### TO-DO ITEM
Please filter the entries and return only the lines that include "degrees".

Extracted records
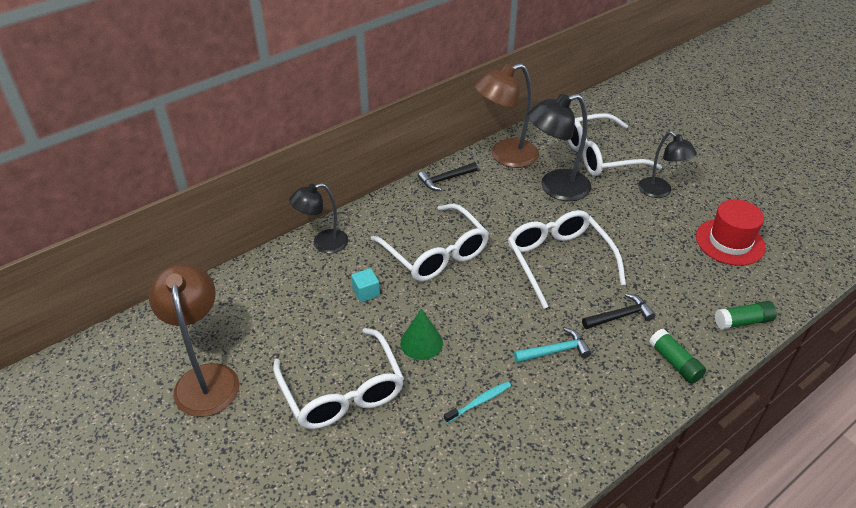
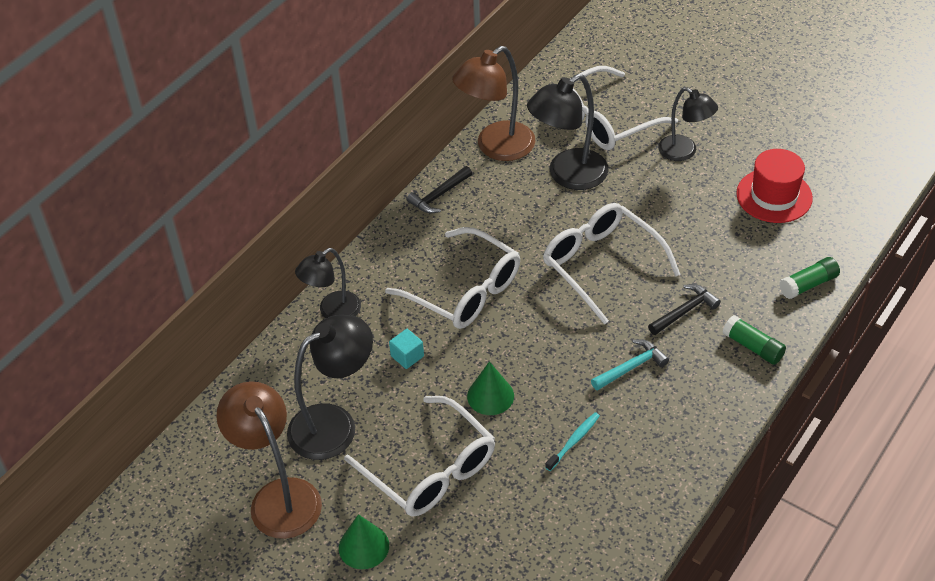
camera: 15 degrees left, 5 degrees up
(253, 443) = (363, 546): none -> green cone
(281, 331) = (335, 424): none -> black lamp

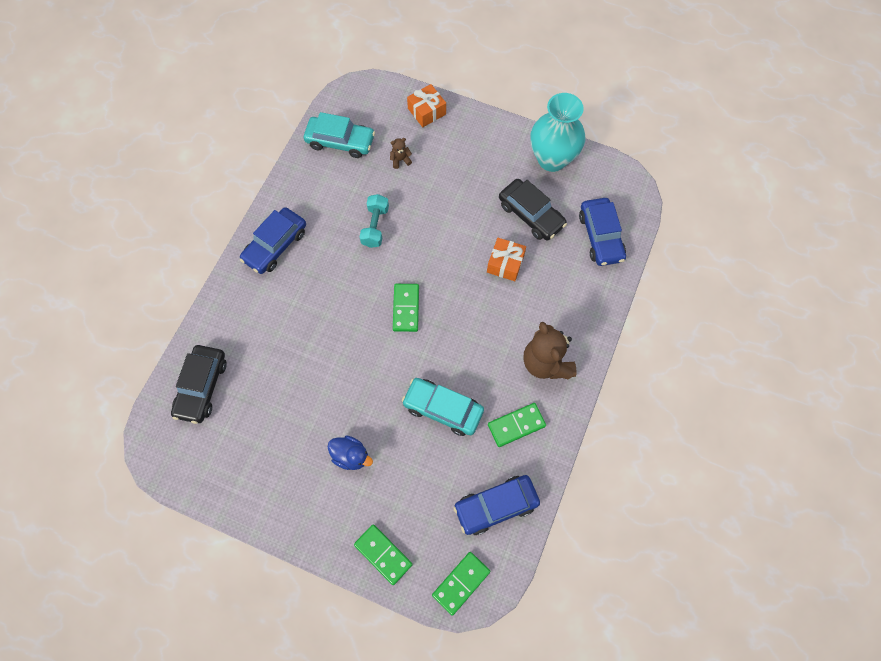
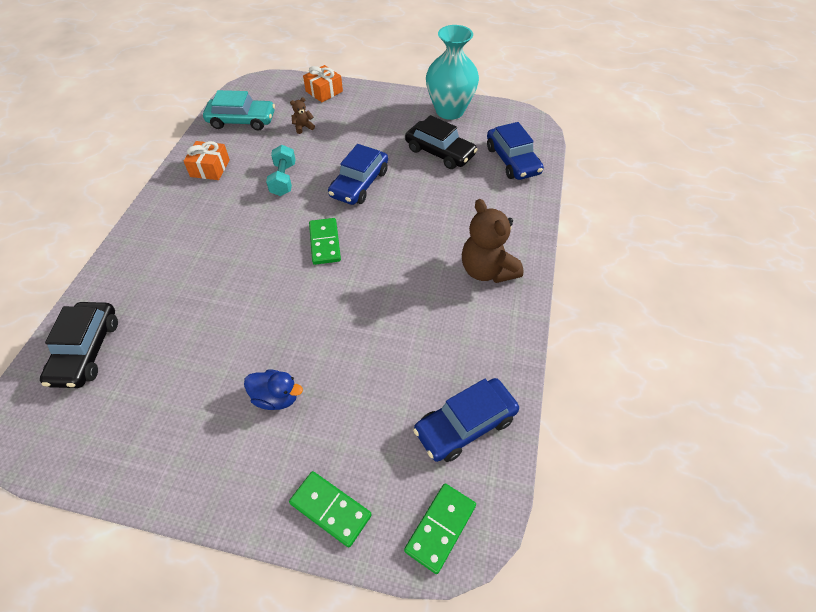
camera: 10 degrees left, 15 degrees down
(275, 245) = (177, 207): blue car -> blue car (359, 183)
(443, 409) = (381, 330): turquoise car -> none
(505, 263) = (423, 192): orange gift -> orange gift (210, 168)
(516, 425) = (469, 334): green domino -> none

### RESPONSE BELOW
camera: 15 degrees left, 5 degrees up
camera: 10 degrees left, 15 degrees down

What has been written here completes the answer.